» Task brief
Output the entries in full and verbatim, pictures omitted.

Dataset items
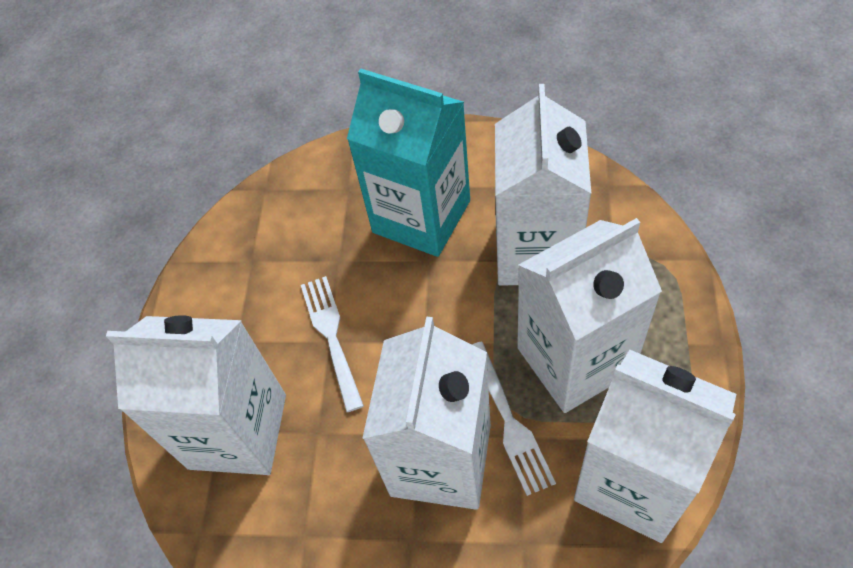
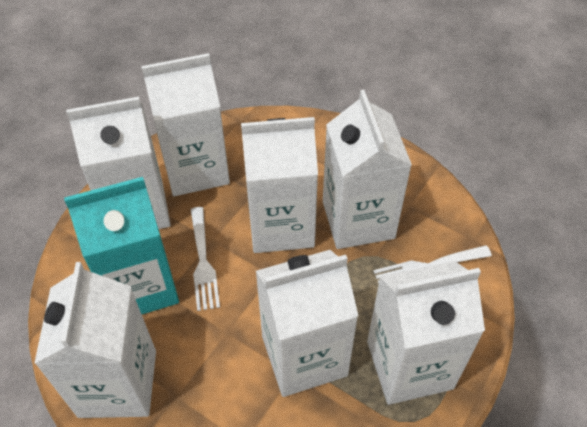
white carton: 5 -> 7

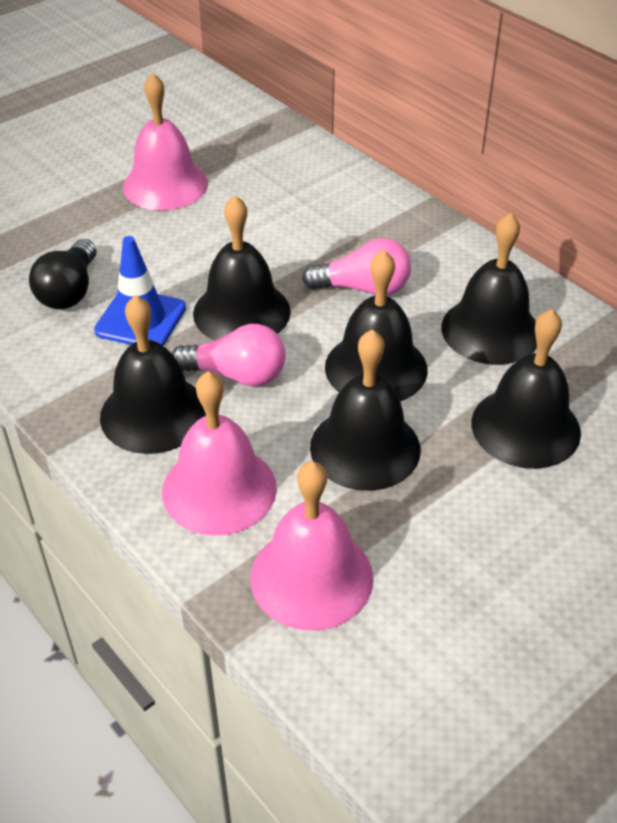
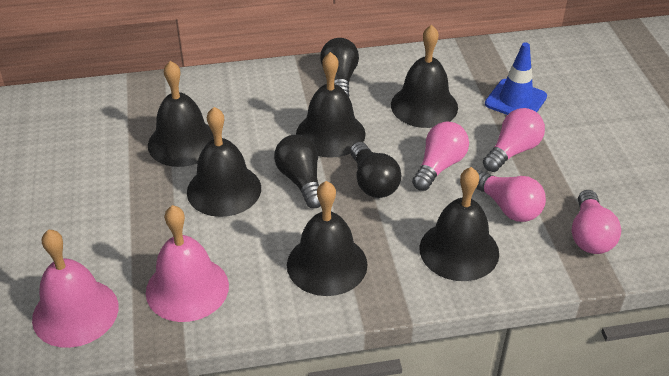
black light bulb: 1 -> 3
pink bell: 3 -> 2
pink light bulb: 2 -> 4

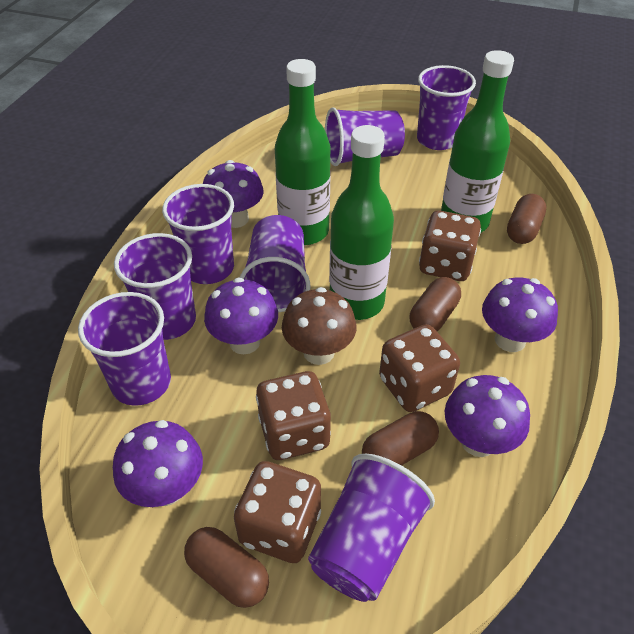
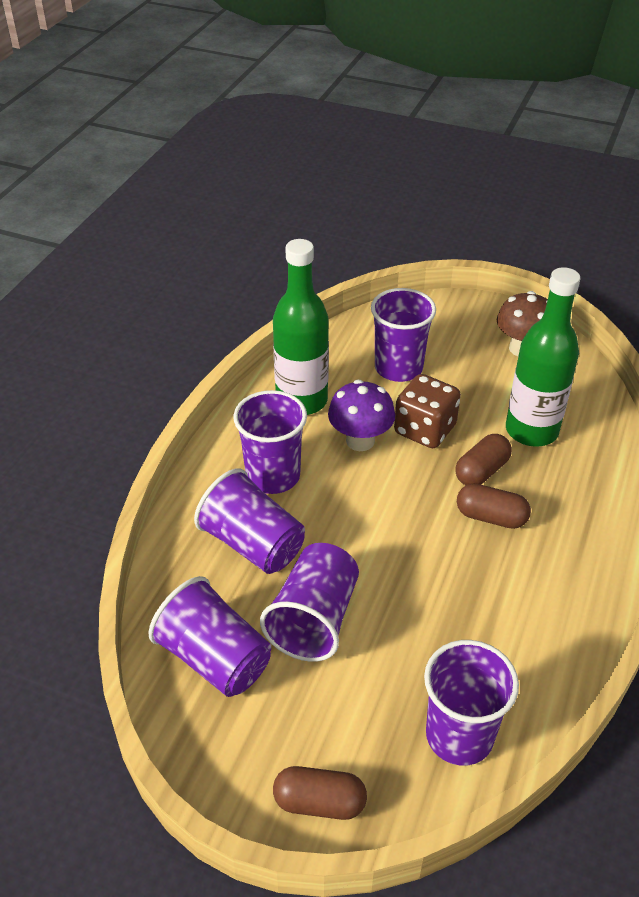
brown capsule: 4 -> 3
brown dice: 4 -> 1
green bottle: 3 -> 2
purple cup: 7 -> 6
purple mushroom: 5 -> 1

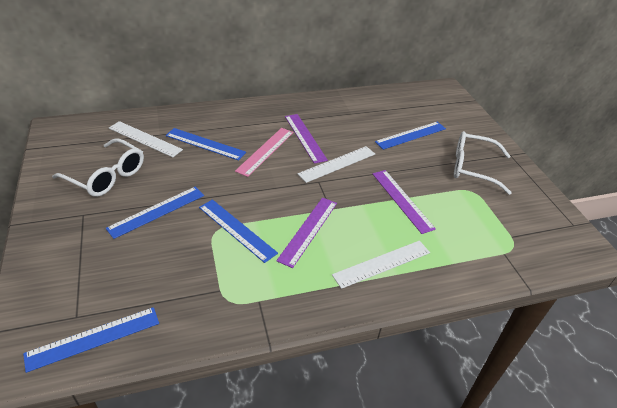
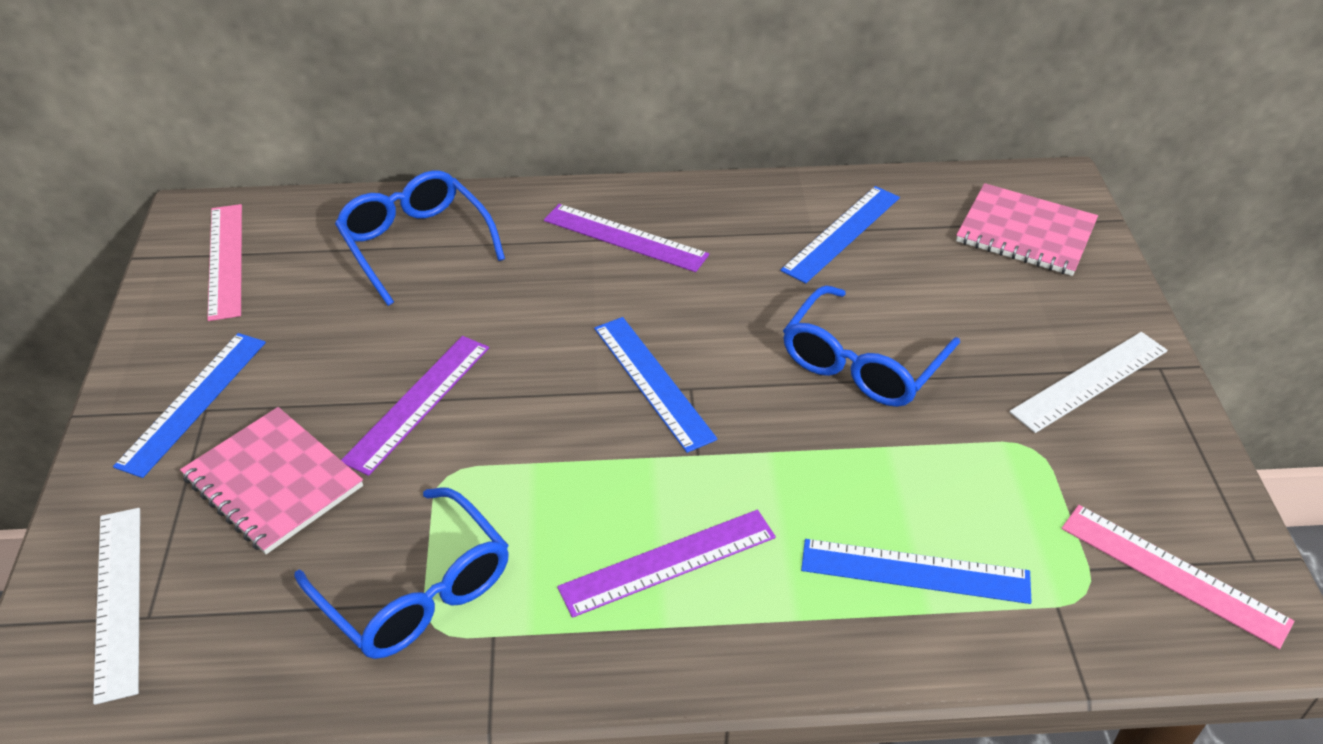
blue glasses: 0 -> 3
blue ruler: 5 -> 4
pink notebook: 0 -> 2
pink ruler: 1 -> 2
white glasses: 2 -> 0
white ruler: 3 -> 2

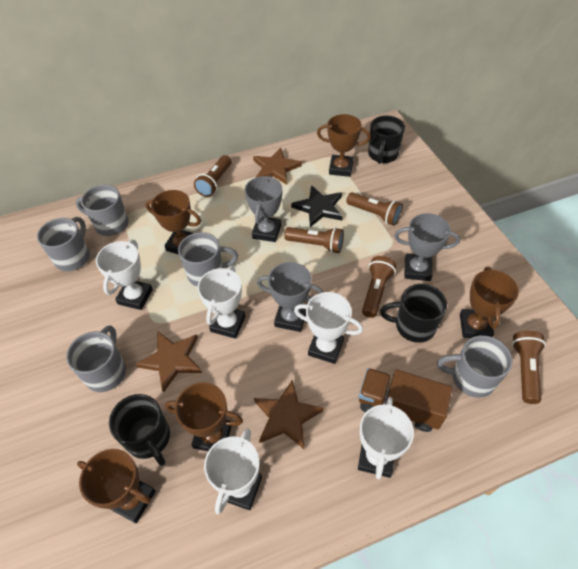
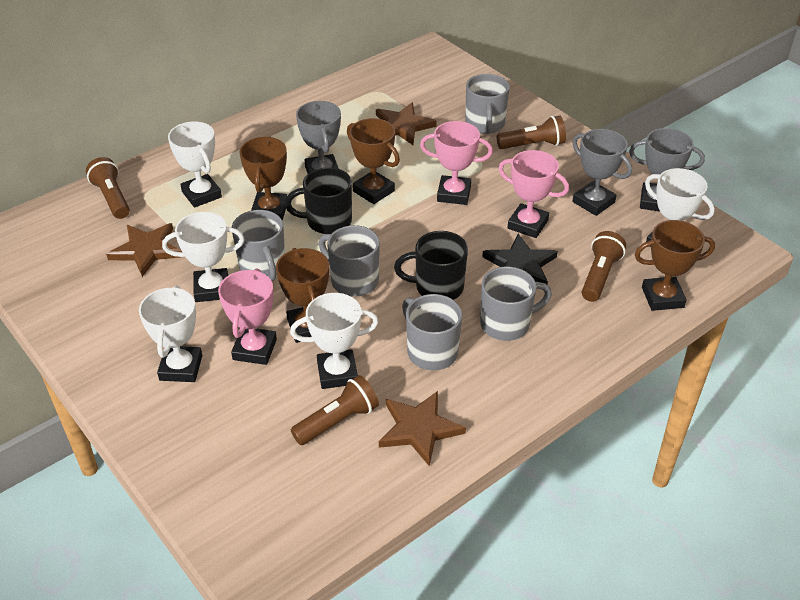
black mug: 3 -> 2
brown flashlight: 5 -> 4
brown trophy: 5 -> 4
brown truck: 1 -> 0
pink trophy: 0 -> 3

» Solution to this task
white carton: 5 -> 7

black light bulb: 1 -> 3
pink bell: 3 -> 2
pink light bulb: 2 -> 4

brown capsule: 4 -> 3
brown dice: 4 -> 1
green bottle: 3 -> 2
purple cup: 7 -> 6
purple mushroom: 5 -> 1

blue glasses: 0 -> 3
blue ruler: 5 -> 4
pink notebook: 0 -> 2
pink ruler: 1 -> 2
white glasses: 2 -> 0
white ruler: 3 -> 2

black mug: 3 -> 2
brown flashlight: 5 -> 4
brown trophy: 5 -> 4
brown truck: 1 -> 0
pink trophy: 0 -> 3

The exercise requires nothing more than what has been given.